→ What is required:
Only the lines below from the one containing "BT pin RXD: 3 -> 7" through the last line should be set down, exactly as written and with no pictures.

→ Excerpted data:
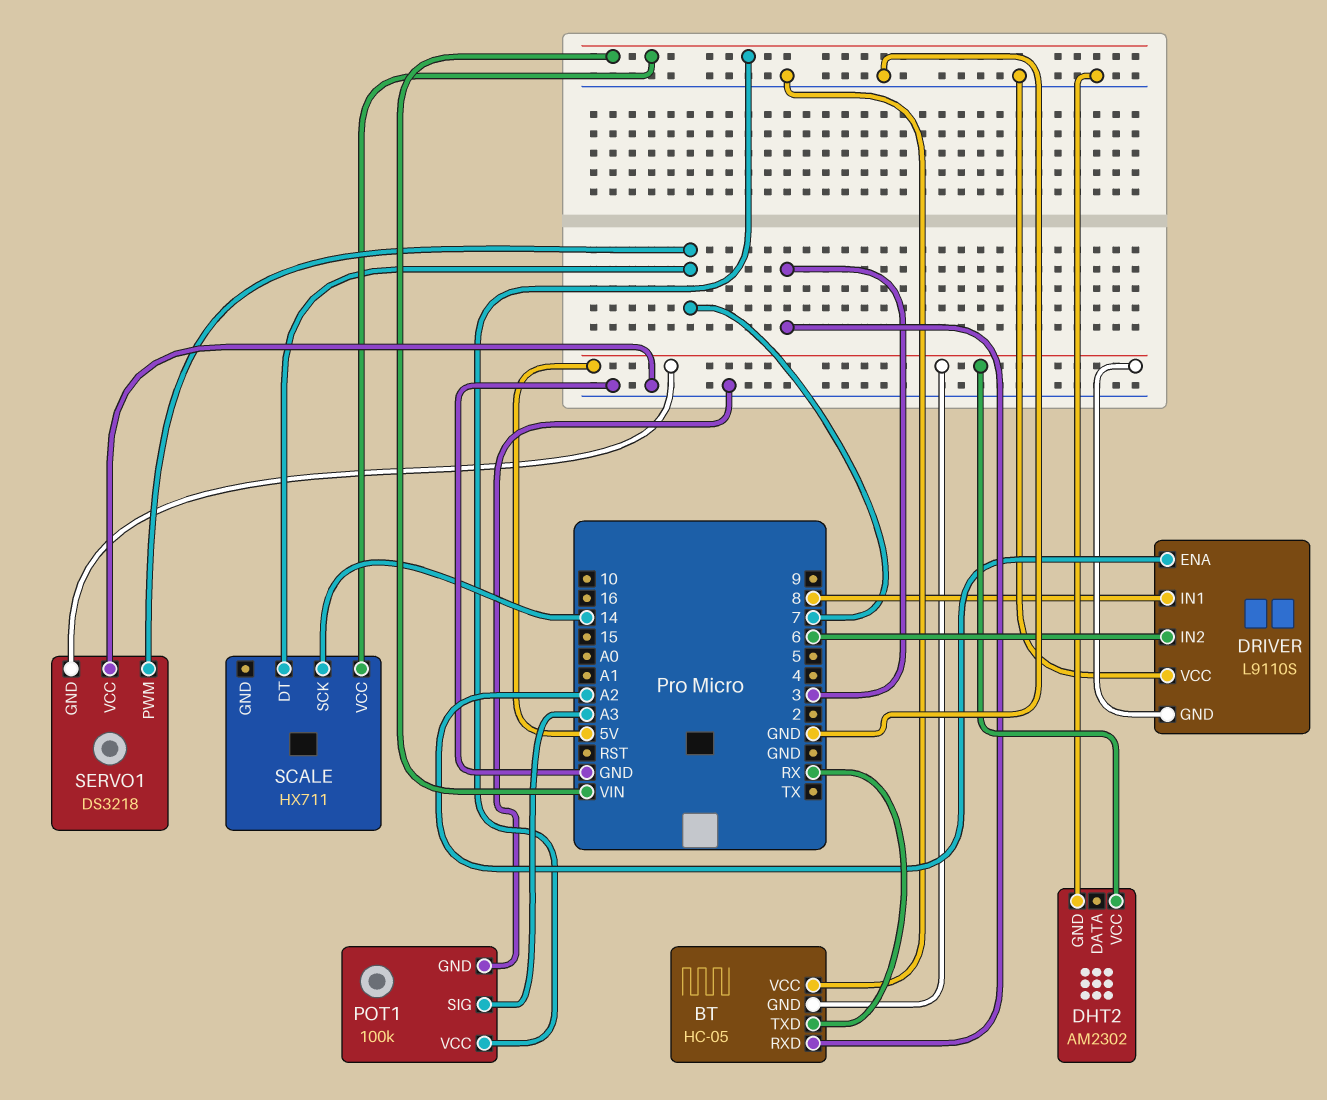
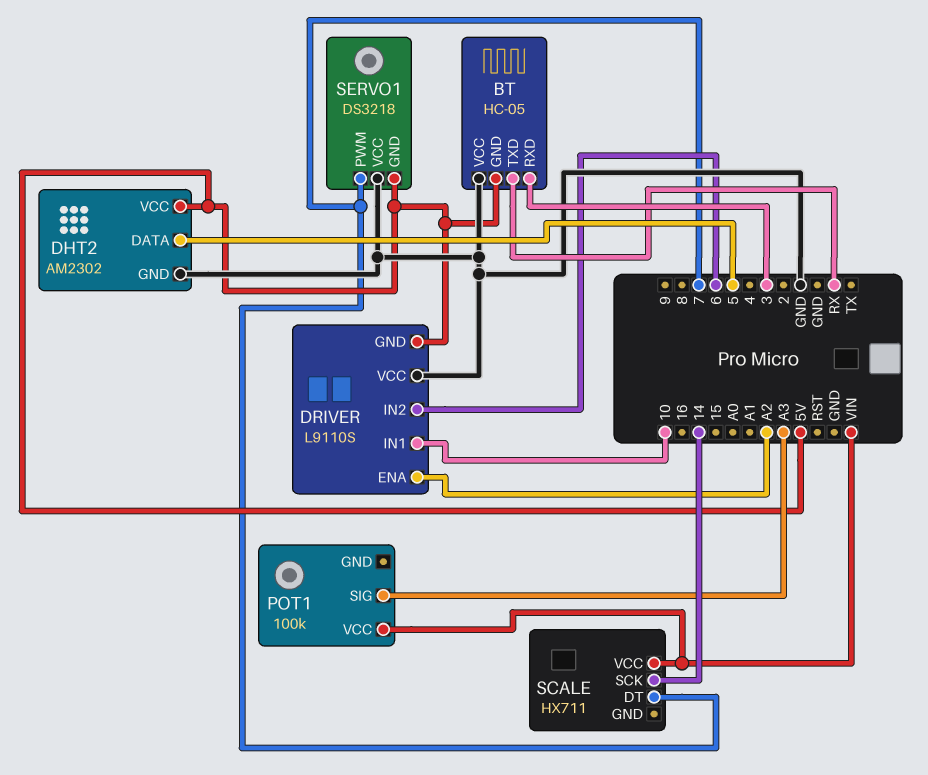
DHT2 pin DATA: none -> 5
DRIVER pin IN1: 8 -> 10
POT1 pin GND: GND -> none

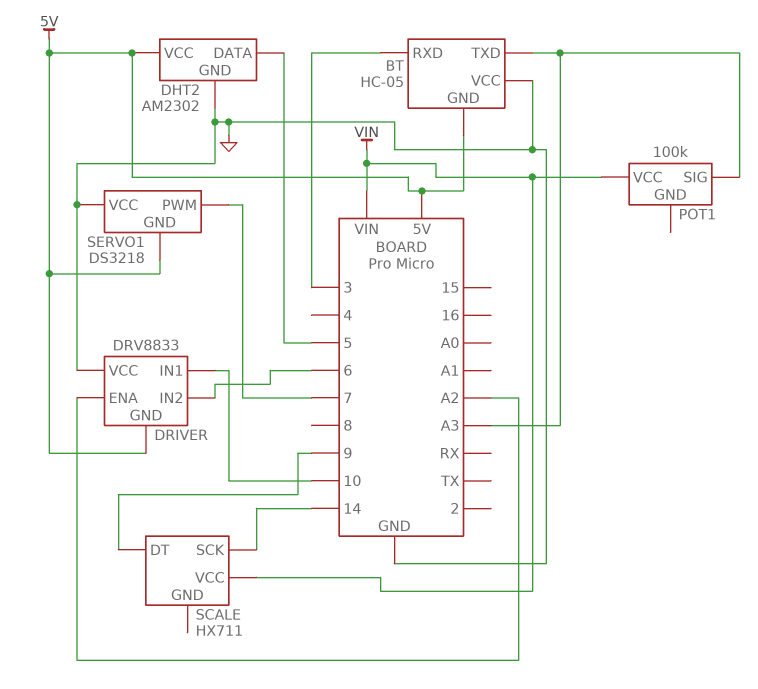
BT pin TXD: RX -> A3
DRIVER: L9110S -> DRV8833
SCALE pin DT: 7 -> 9

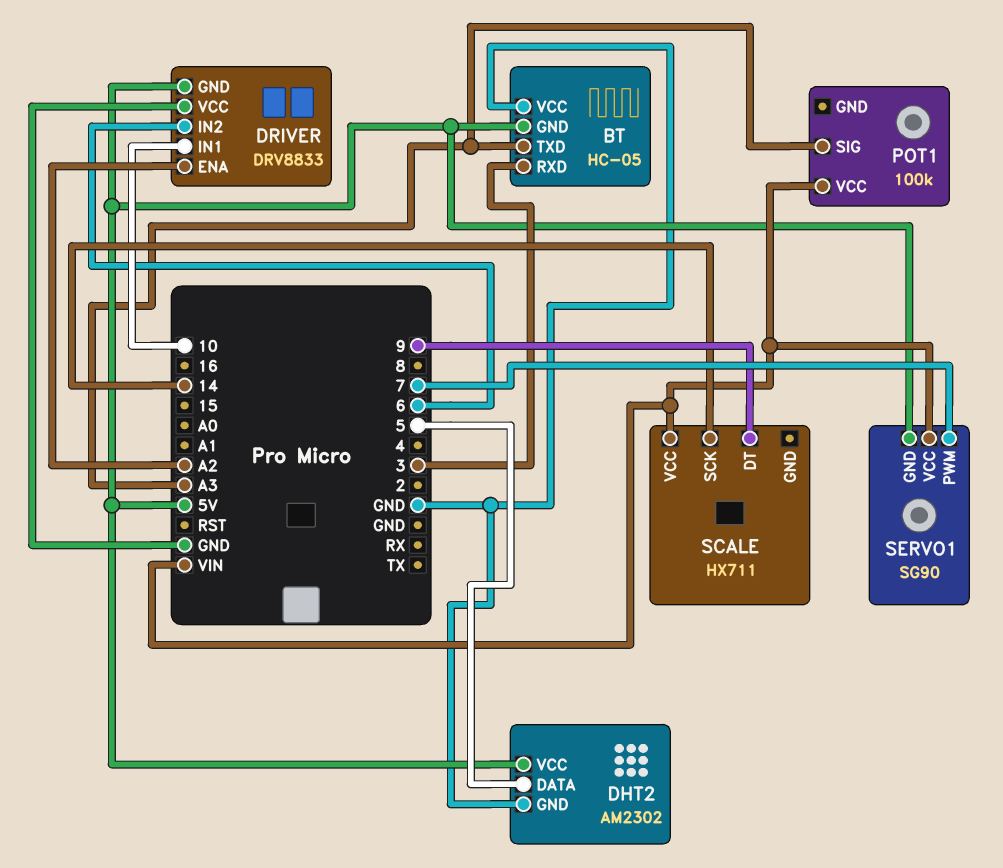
SERVO1: DS3218 -> SG90
SERVO1 pin VCC: GND -> VIN

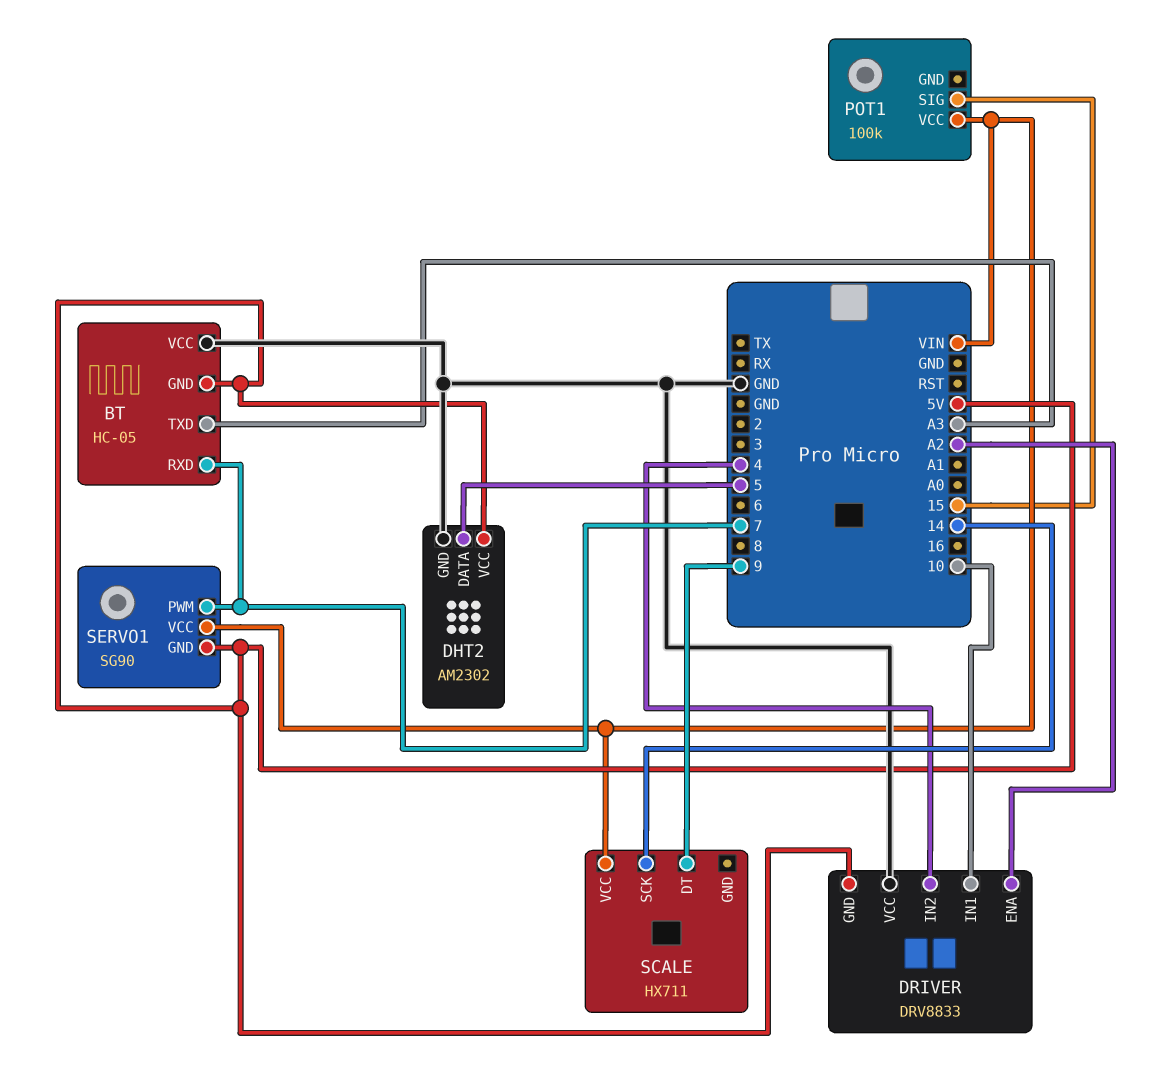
BT pin RXD: 3 -> 7
DRIVER pin IN2: 6 -> 4
POT1 pin SIG: A3 -> 15

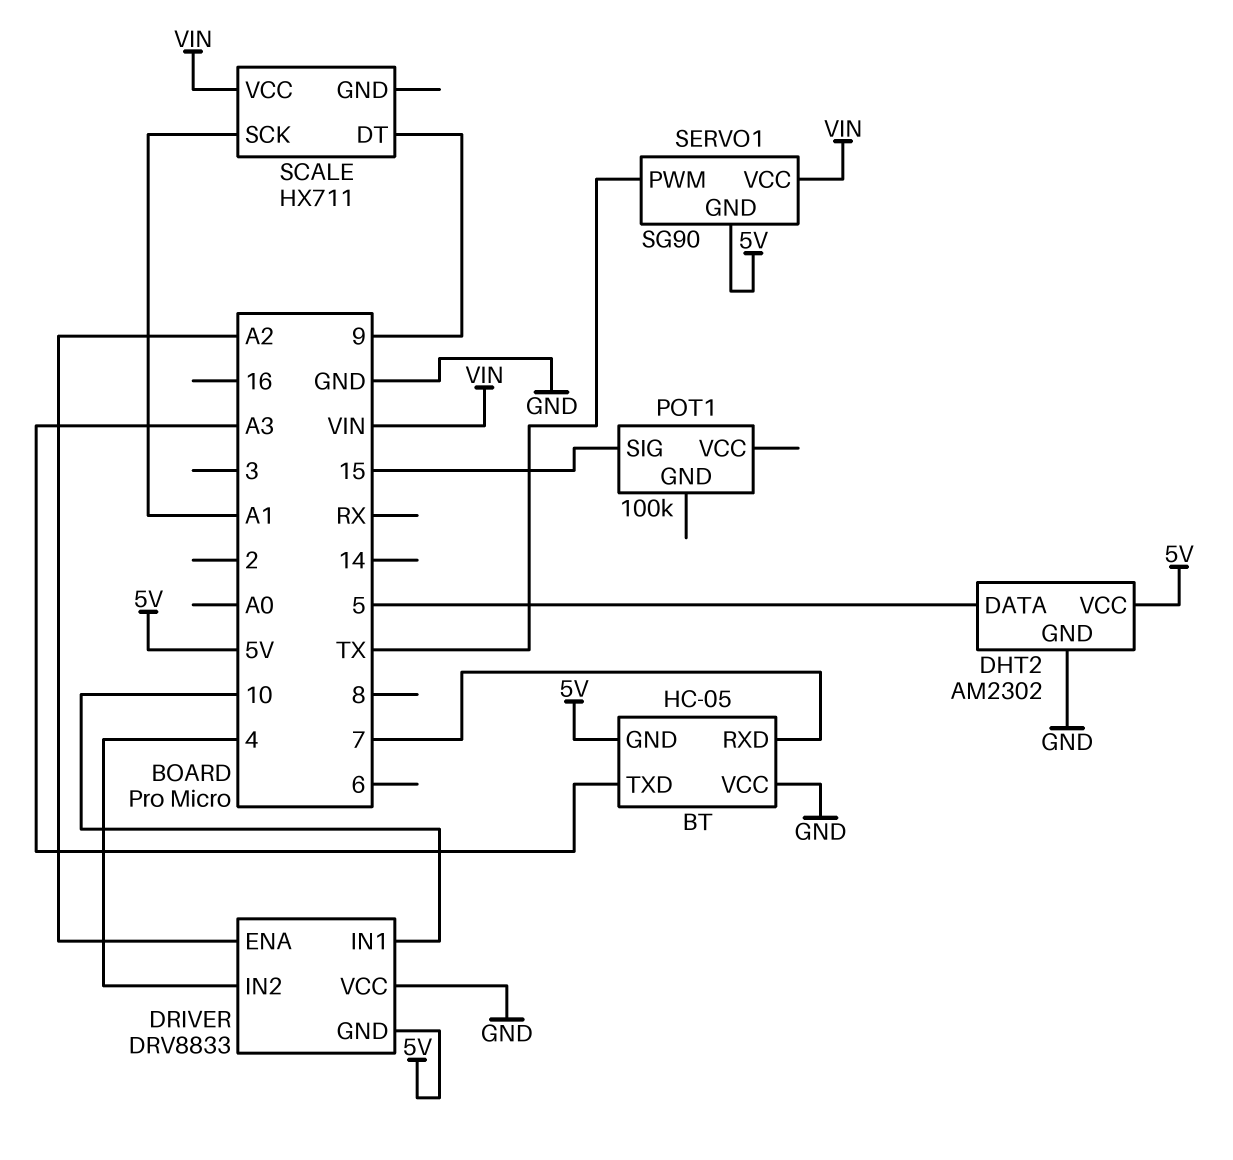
POT1 pin VCC: VIN -> none
SCALE pin SCK: 14 -> A1
SERVO1 pin PWM: 7 -> TX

→ Solved exercise:
BT pin RXD: 3 -> 7
DRIVER pin IN2: 6 -> 4
POT1 pin SIG: A3 -> 15

POT1 pin VCC: VIN -> none
SCALE pin SCK: 14 -> A1
SERVO1 pin PWM: 7 -> TX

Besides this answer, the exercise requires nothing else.